Dataset START

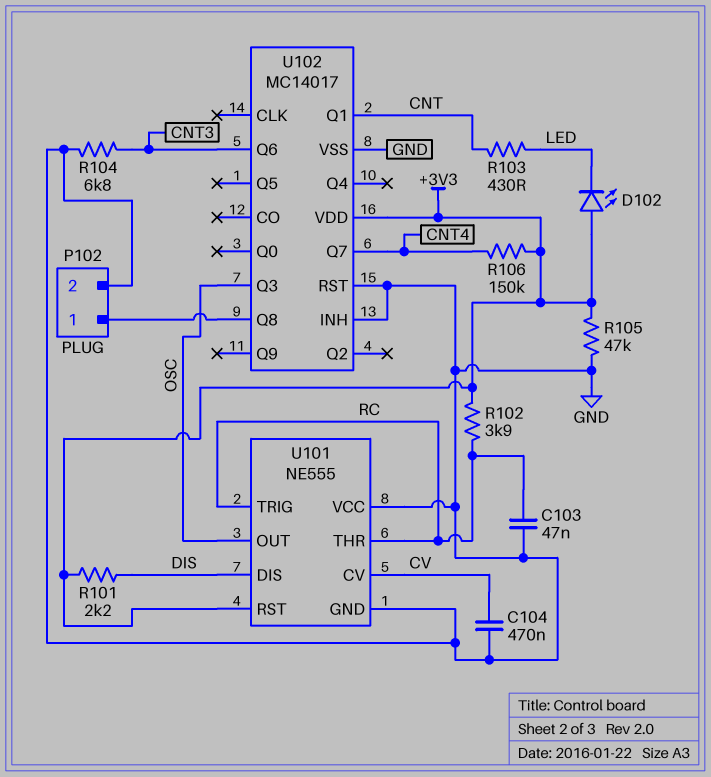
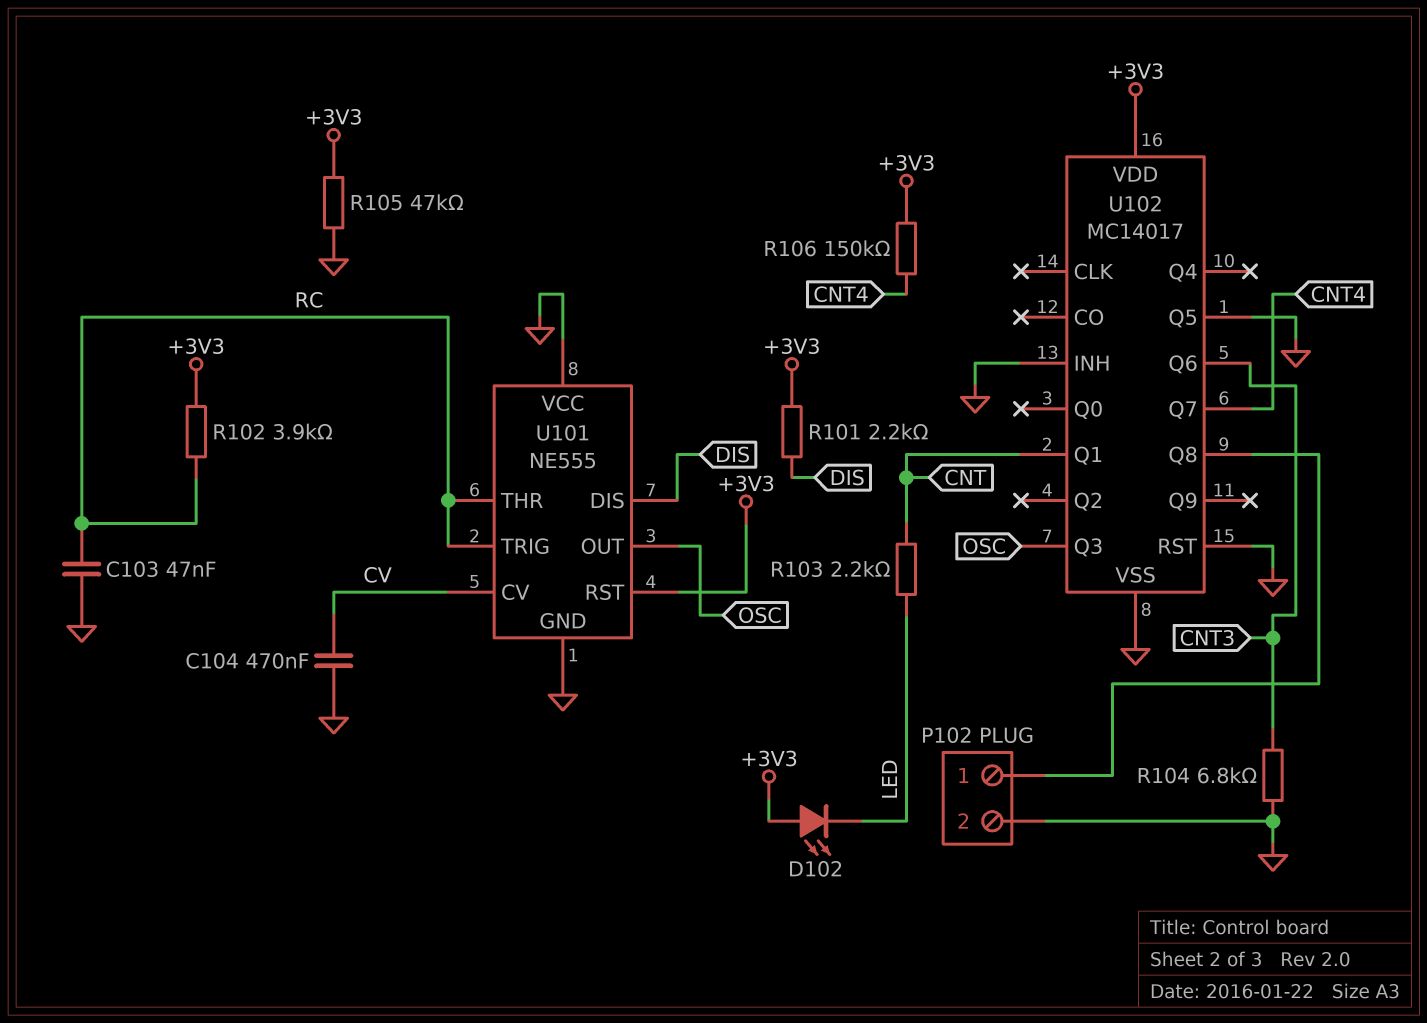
R103: 430 (CNT, LED) -> 2.2k (CNT, LED)
U102 pin Q5: none -> GND

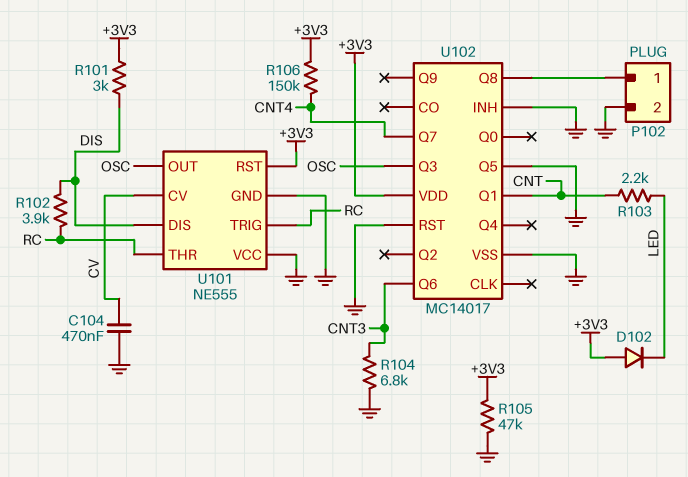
C103: 47nF (GND, RC) -> none
D102: LED (A +3V3, K LED) -> diode (A +3V3, K LED)
R101: 2.2k (+3V3, DIS) -> 3k (+3V3, DIS)
R102: 3.9k (+3V3, RC) -> 3.9k (DIS, RC)

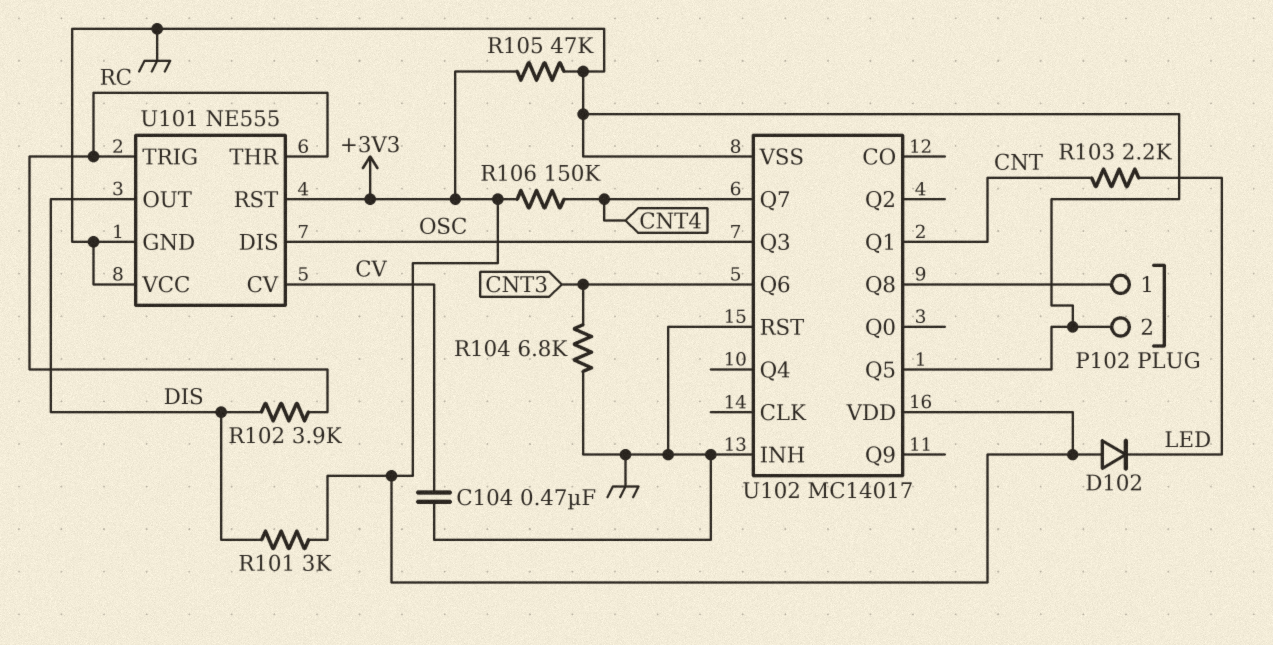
U101 pin DIS: DIS -> OSC
U101 pin OUT: OSC -> DIS

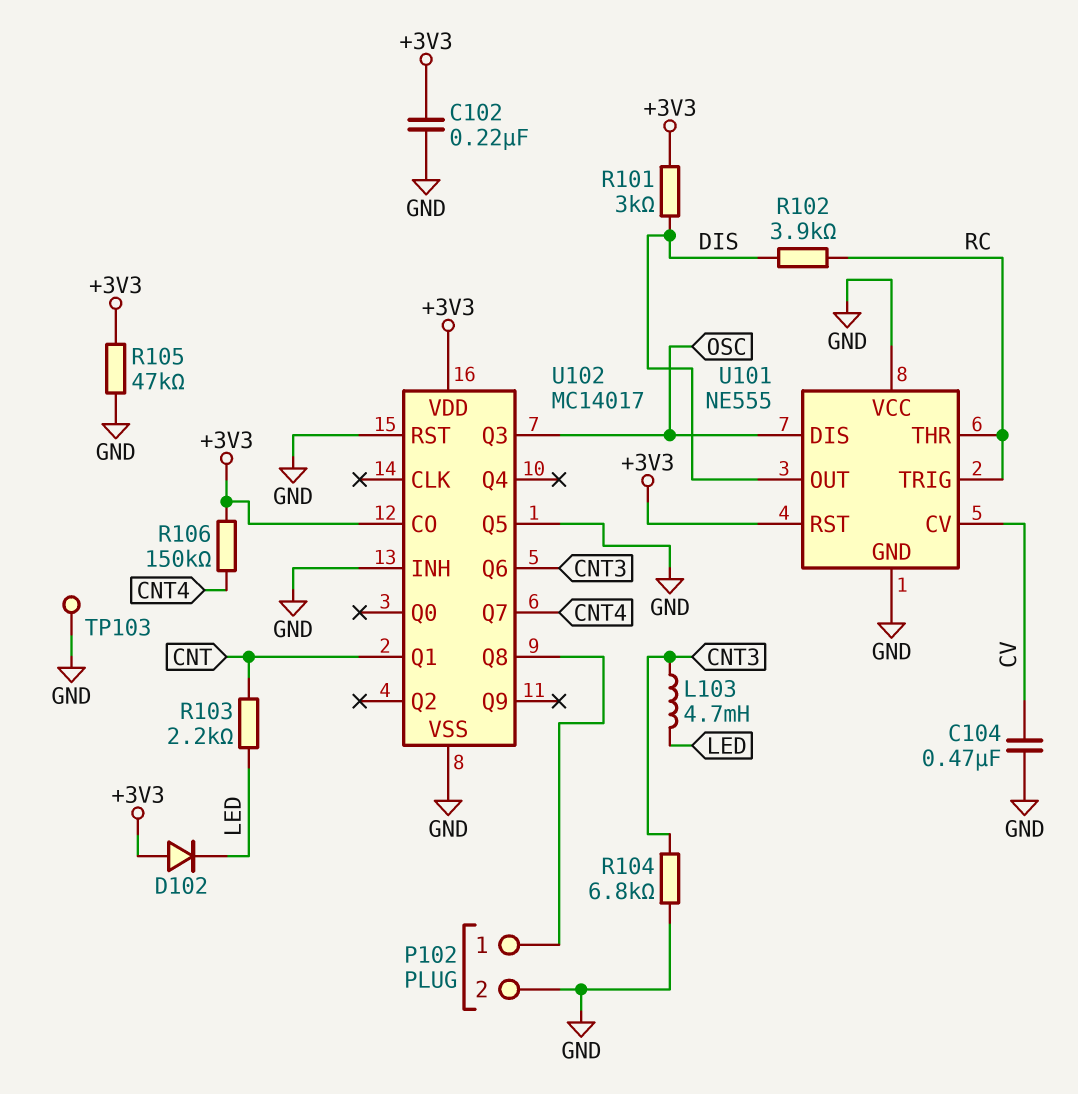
C102: none -> 220nF (+3V3, GND)
L103: none -> 4.7mH (CNT3, LED)
TP103: none -> test point (GND)
U102 pin CO: none -> +3V3

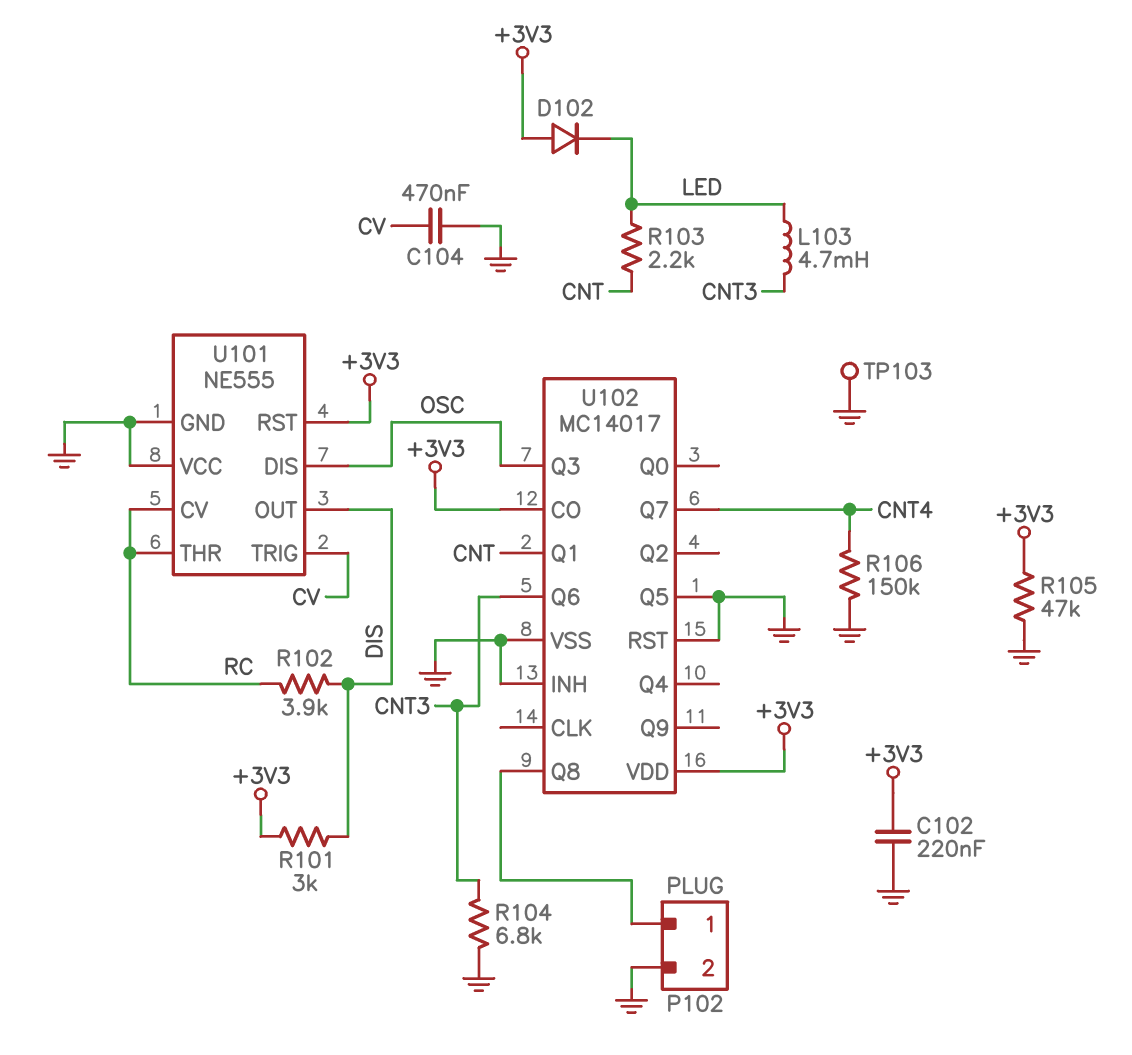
R106: 150k (+3V3, CNT4) -> 150k (CNT4, GND)
U101 pin CV: CV -> RC
U101 pin TRIG: RC -> CV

Dataset END

## Problem to work on
Keeping pictures out, repeat exactly the lines from the one containing "U102 pin CO: none -> +3V3" through the end of the listing.

## Your solution
U102 pin CO: none -> +3V3

R106: 150k (+3V3, CNT4) -> 150k (CNT4, GND)
U101 pin CV: CV -> RC
U101 pin TRIG: RC -> CV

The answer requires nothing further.